--- START ---

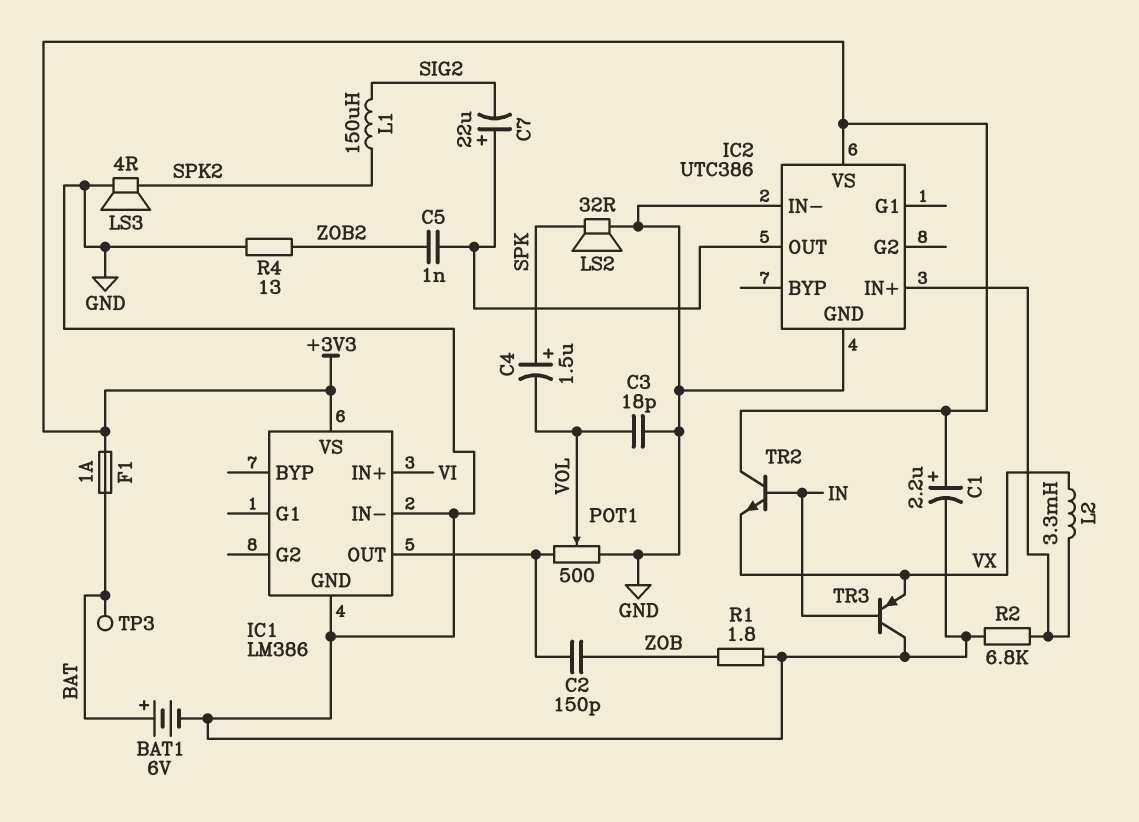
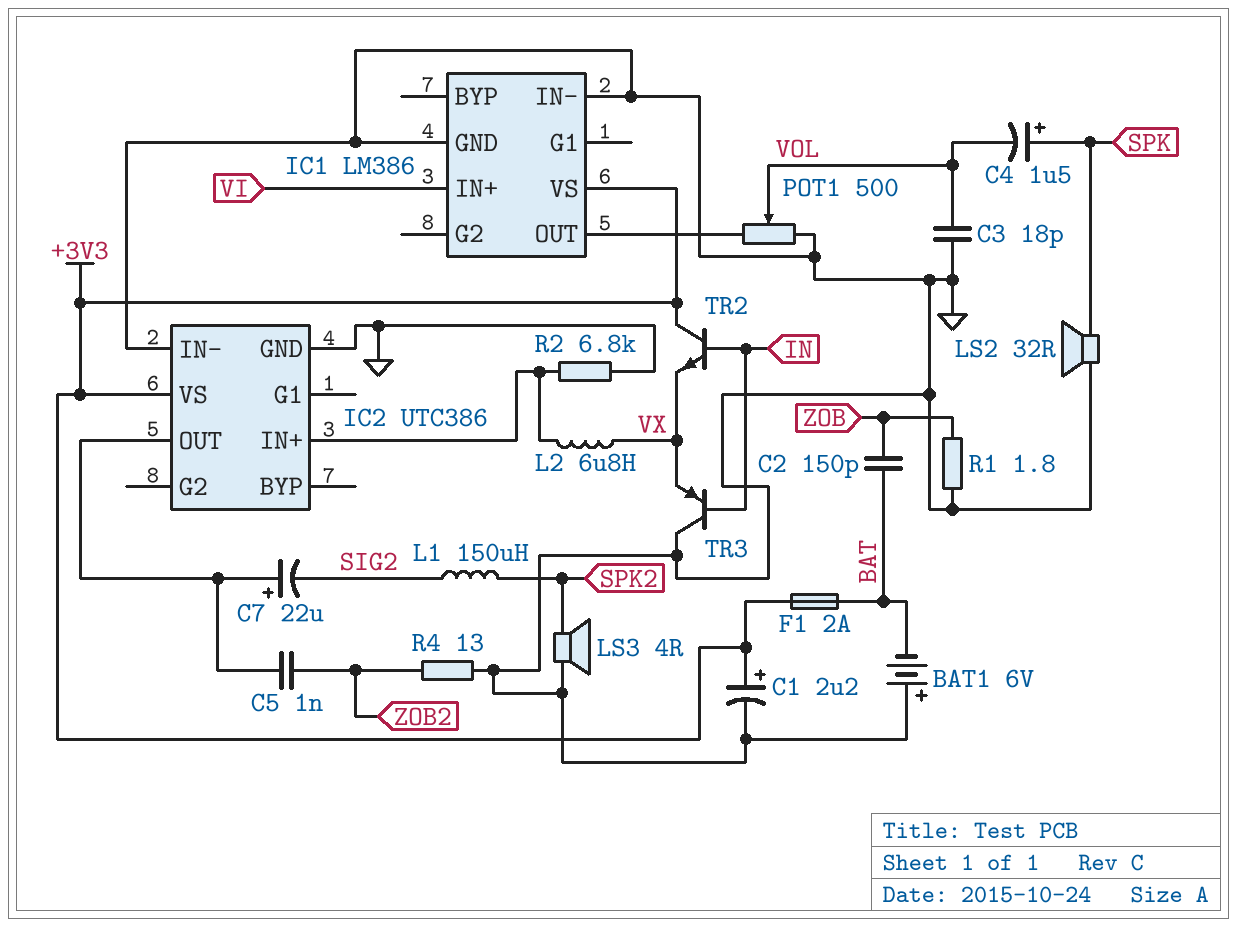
BAT1: 6V (plus BAT, minus GND) -> 6V (plus GND, minus BAT)
C2: 150pF (IC1/OUT, ZOB) -> 150pF (BAT, ZOB)
F1: 1A (+3V3, BAT) -> 2A (+3V3, BAT)
L2: 3.3mH (IC2/IN+, VX) -> 6.8uH (IC2/IN+, VX)
TP3: test point (BAT) -> none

--- END ---

What the task requires - If the material above contains pictures, exclude them from an otherwise exact transcription.

Task output -
BAT1: 6V (plus BAT, minus GND) -> 6V (plus GND, minus BAT)
C2: 150pF (IC1/OUT, ZOB) -> 150pF (BAT, ZOB)
F1: 1A (+3V3, BAT) -> 2A (+3V3, BAT)
L2: 3.3mH (IC2/IN+, VX) -> 6.8uH (IC2/IN+, VX)
TP3: test point (BAT) -> none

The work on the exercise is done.